* **PROBLEM DESCRIPTION**: Repeat word for word, please, only the lines from the one that includes "Q1: NPN (B N001, C" through the final line of the data.

* **EXERCISE INPUTS**:

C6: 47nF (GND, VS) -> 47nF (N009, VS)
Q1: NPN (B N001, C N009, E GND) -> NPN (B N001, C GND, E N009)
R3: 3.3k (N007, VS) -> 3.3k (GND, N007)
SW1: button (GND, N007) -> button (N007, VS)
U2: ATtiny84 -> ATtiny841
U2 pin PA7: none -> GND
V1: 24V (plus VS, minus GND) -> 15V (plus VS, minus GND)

* **EXPECTED ANSWER**:
Q1: NPN (B N001, C N009, E GND) -> NPN (B N001, C GND, E N009)
R3: 3.3k (N007, VS) -> 3.3k (GND, N007)
SW1: button (GND, N007) -> button (N007, VS)
U2: ATtiny84 -> ATtiny841
U2 pin PA7: none -> GND
V1: 24V (plus VS, minus GND) -> 15V (plus VS, minus GND)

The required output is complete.